» GIVEN INFORMATION
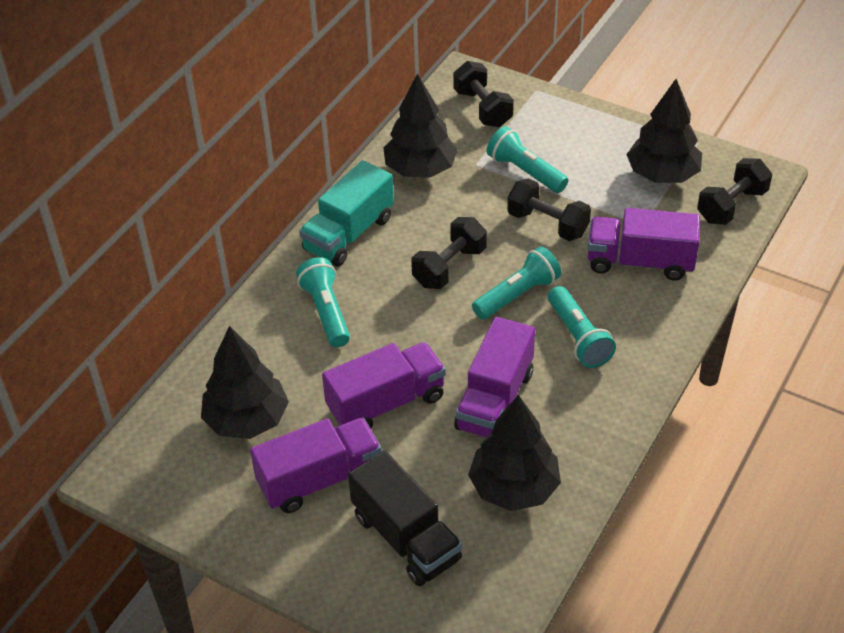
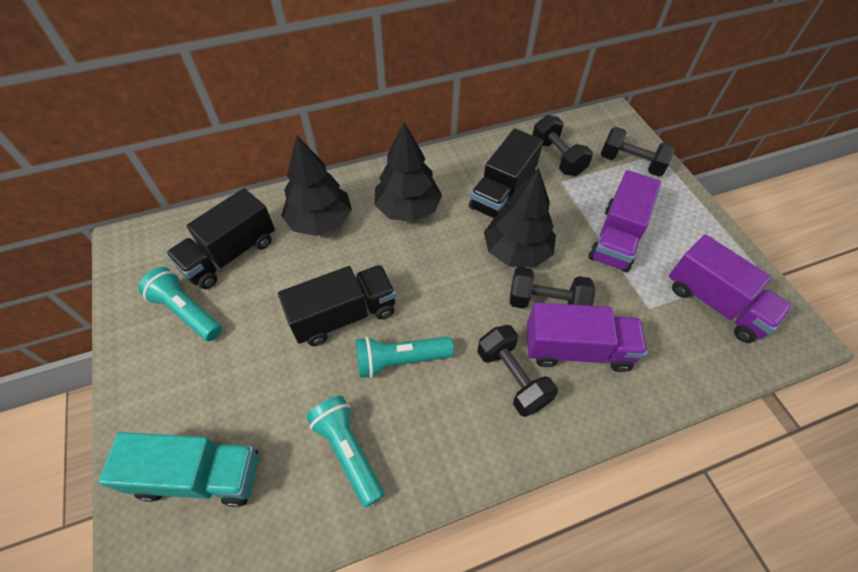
black tree: 4 -> 3
black truck: 1 -> 3
purple truck: 4 -> 3
turquoise flashlight: 4 -> 3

» WHAT YOU HAVE TO DO
Without the pictures, retype the whole of the material above exactly.

» TASK OUTPUT
black tree: 4 -> 3
black truck: 1 -> 3
purple truck: 4 -> 3
turquoise flashlight: 4 -> 3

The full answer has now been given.